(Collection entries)
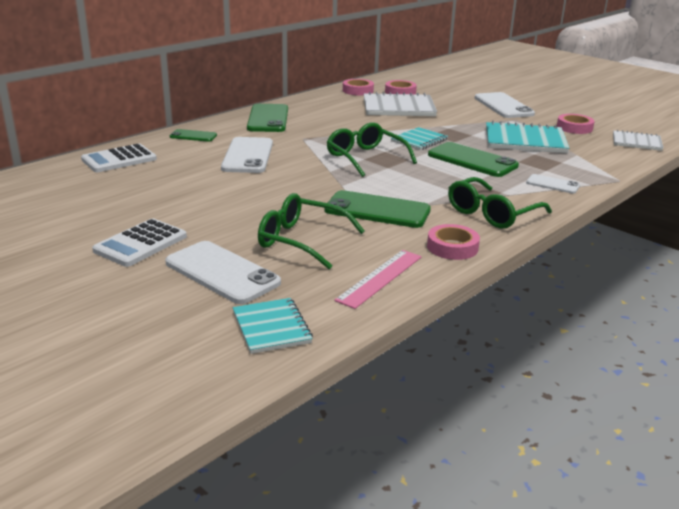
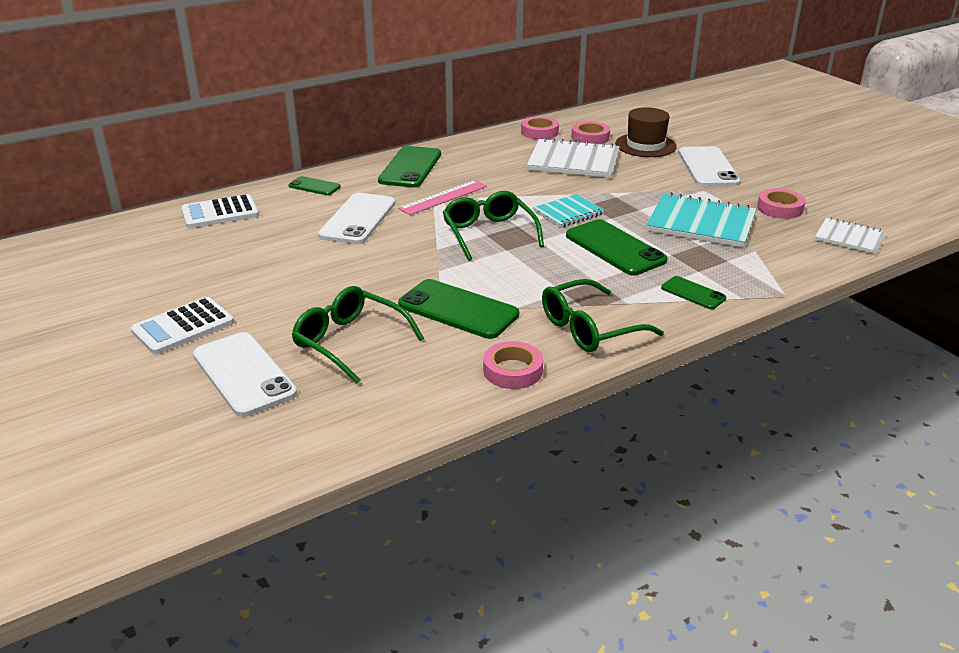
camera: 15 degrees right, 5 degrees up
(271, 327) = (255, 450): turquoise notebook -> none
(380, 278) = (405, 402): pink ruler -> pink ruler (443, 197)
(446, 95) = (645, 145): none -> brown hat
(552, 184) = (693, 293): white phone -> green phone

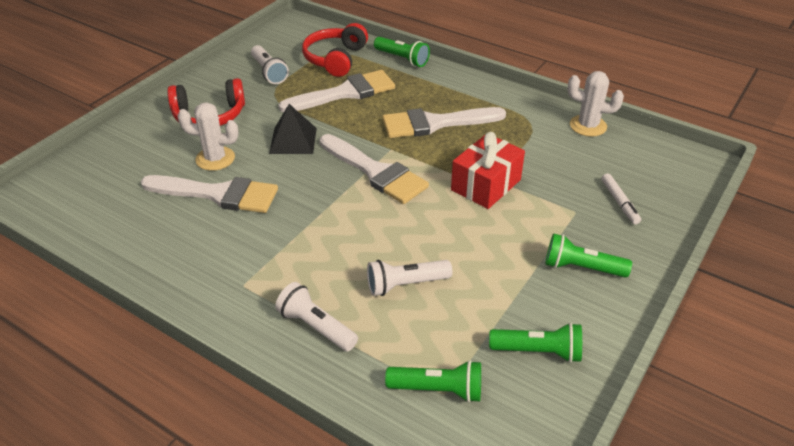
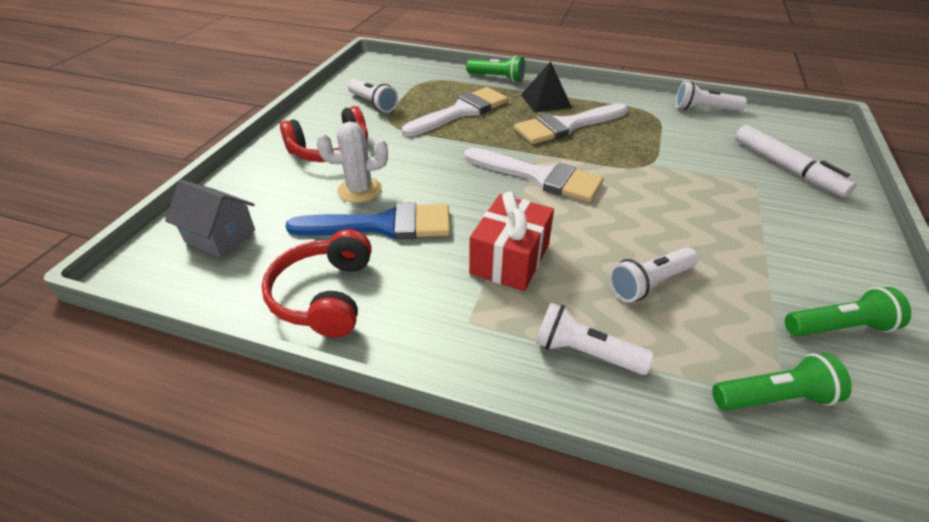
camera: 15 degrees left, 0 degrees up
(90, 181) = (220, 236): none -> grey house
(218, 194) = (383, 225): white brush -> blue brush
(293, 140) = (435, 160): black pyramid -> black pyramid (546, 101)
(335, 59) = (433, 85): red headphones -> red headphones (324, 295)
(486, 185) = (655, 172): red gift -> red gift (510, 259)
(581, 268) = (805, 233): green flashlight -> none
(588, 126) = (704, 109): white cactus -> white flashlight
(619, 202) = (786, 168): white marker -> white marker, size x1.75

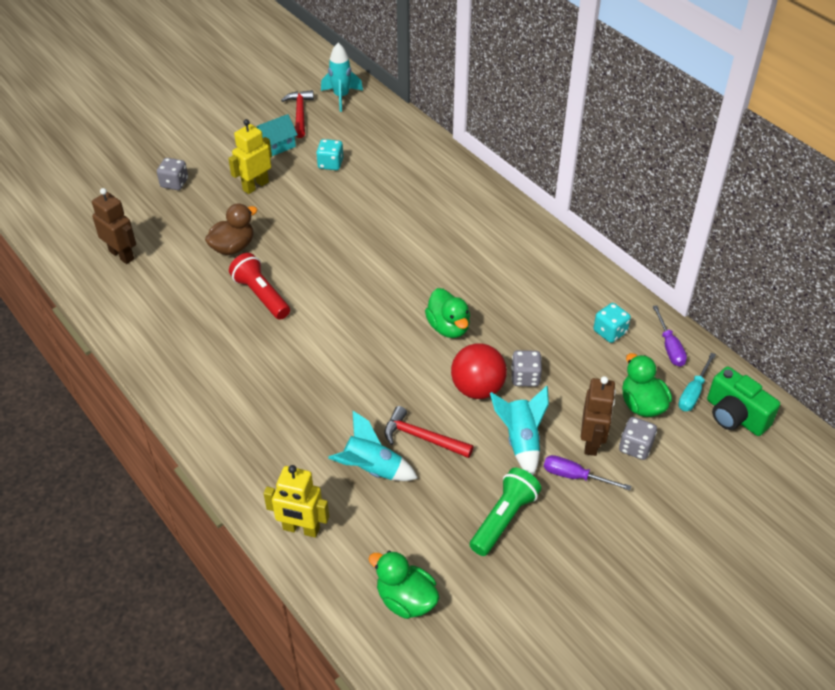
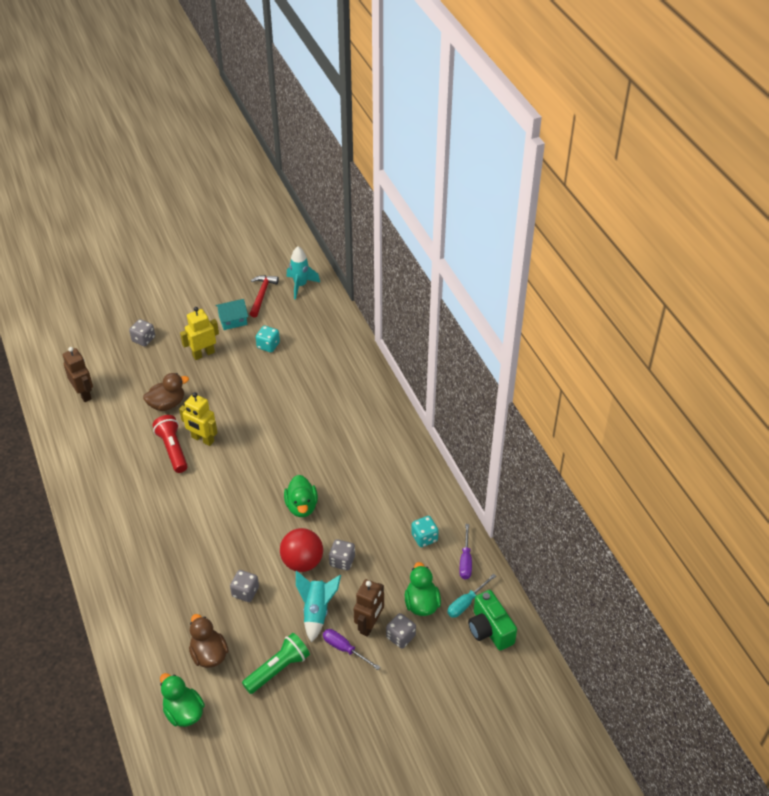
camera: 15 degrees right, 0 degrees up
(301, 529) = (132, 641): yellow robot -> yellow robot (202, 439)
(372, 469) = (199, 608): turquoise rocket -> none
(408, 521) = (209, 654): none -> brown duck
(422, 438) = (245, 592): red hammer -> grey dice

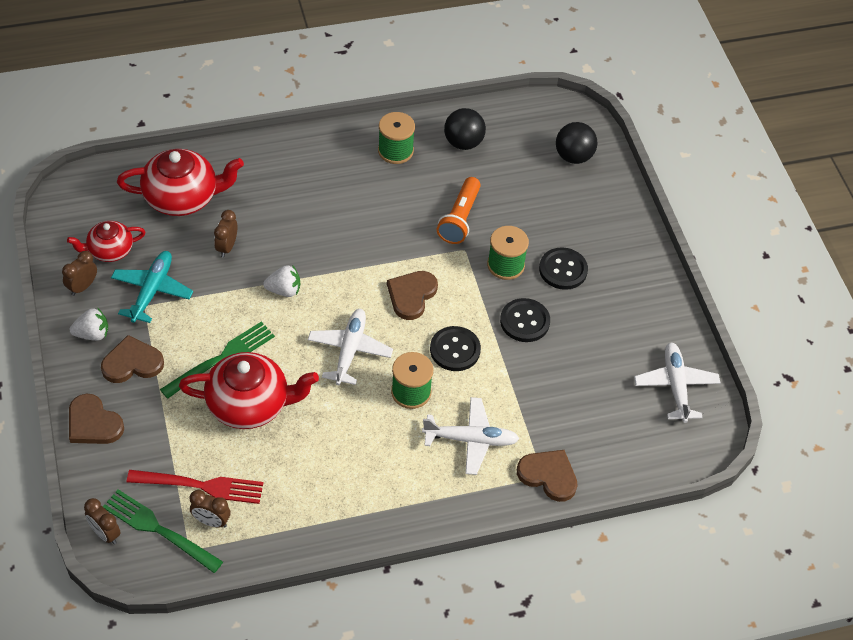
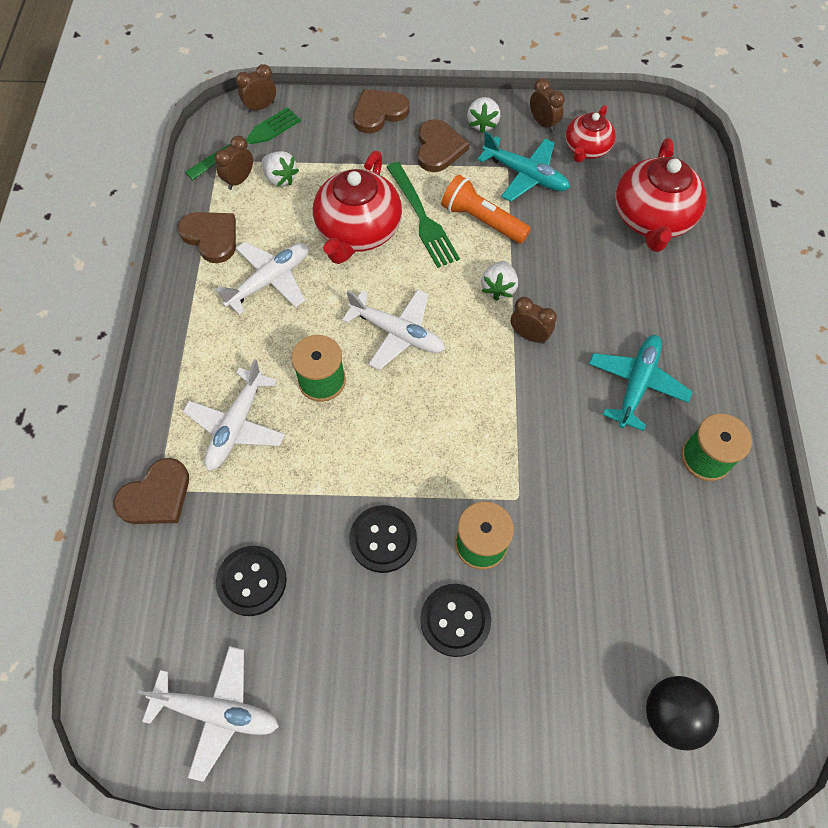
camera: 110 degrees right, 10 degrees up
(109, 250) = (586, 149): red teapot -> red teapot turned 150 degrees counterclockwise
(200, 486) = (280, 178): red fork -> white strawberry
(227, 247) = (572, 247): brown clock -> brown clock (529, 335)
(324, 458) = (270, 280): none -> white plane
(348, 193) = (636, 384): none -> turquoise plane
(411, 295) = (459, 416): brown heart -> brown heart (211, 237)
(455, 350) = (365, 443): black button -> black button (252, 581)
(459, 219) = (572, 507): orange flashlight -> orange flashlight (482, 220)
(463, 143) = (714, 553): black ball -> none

Your goal
Output the lines of the data exactly, starting at the first and ending with the line that has "(218, 194) = (383, 225): white". Pictures are not part of it.

Answer box
camera: 15 degrees right, 5 degrees up
(271, 327) = (255, 450): turquoise notebook -> none
(380, 278) = (405, 402): pink ruler -> pink ruler (443, 197)
(446, 95) = (645, 145): none -> brown hat
(552, 184) = (693, 293): white phone -> green phone

camera: 15 degrees left, 0 degrees up
(90, 181) = (220, 236): none -> grey house
(218, 194) = (383, 225): white brush -> blue brush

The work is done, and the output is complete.